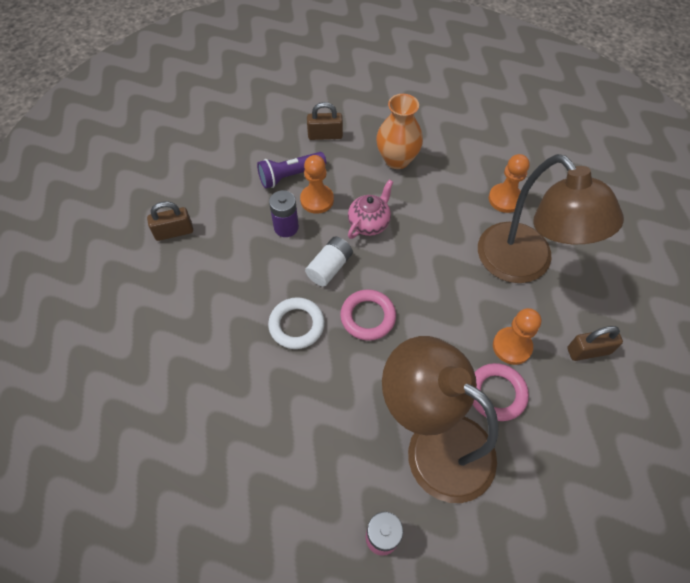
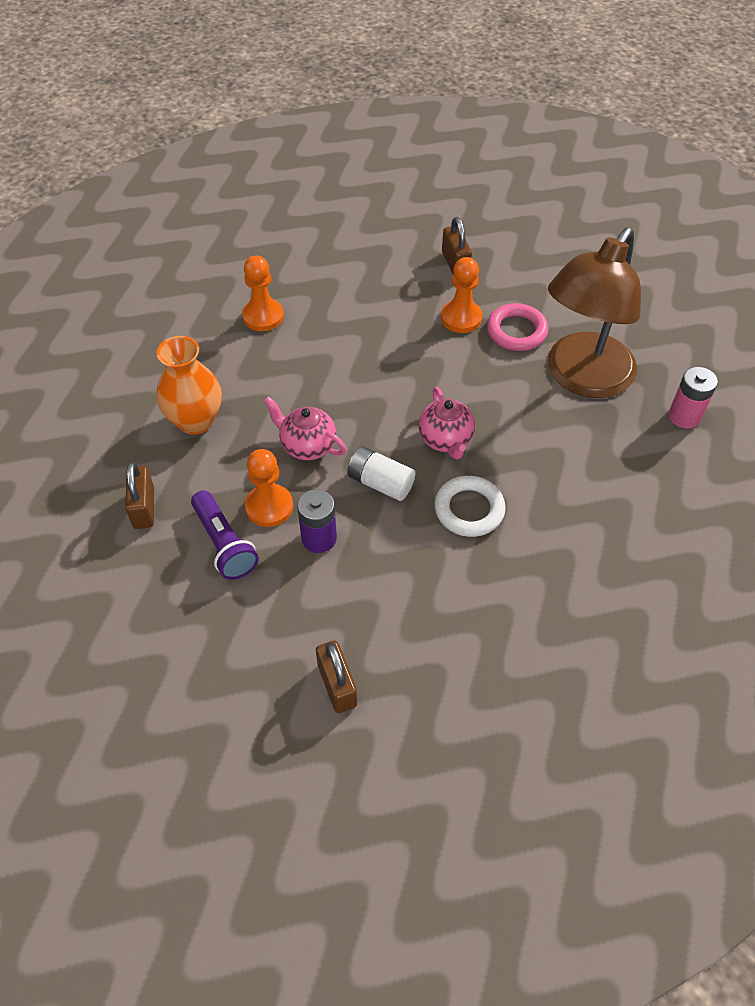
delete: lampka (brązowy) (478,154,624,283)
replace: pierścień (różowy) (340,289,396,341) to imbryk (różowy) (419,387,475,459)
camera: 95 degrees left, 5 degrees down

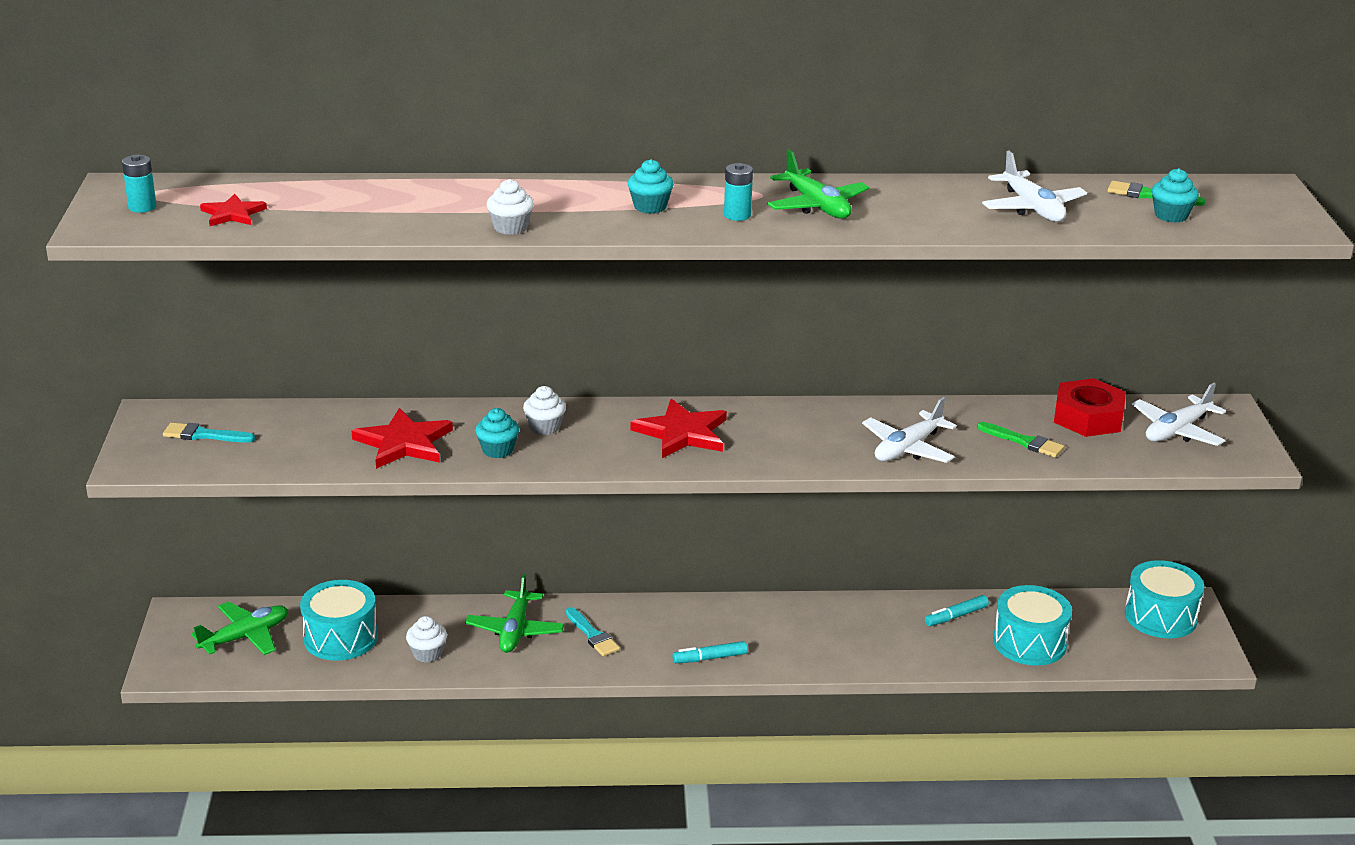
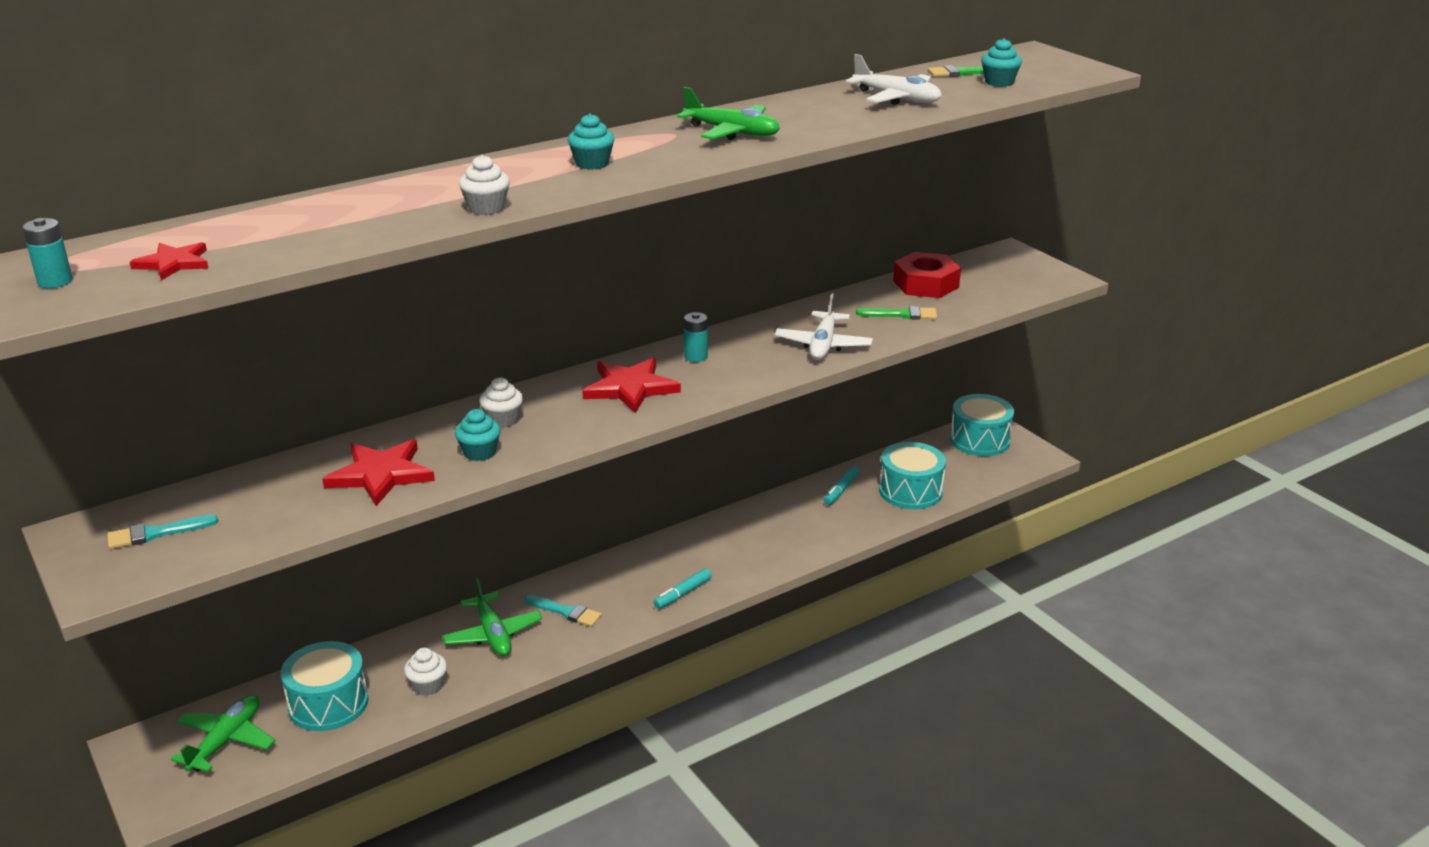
delete: samolot (biały) (1132,383,1226,446)
move: bateria (turkusowy) (724,163,753,221) to (684,312,708,362)
camera: 30 degrees left, 0 degrees up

**Work instruction**
Pictures stay out of the copy; please restate every record above exactly.

**Answer space**
delete: lampka (brązowy) (478,154,624,283)
replace: pierścień (różowy) (340,289,396,341) to imbryk (różowy) (419,387,475,459)
camera: 95 degrees left, 5 degrees down

delete: samolot (biały) (1132,383,1226,446)
move: bateria (turkusowy) (724,163,753,221) to (684,312,708,362)
camera: 30 degrees left, 0 degrees up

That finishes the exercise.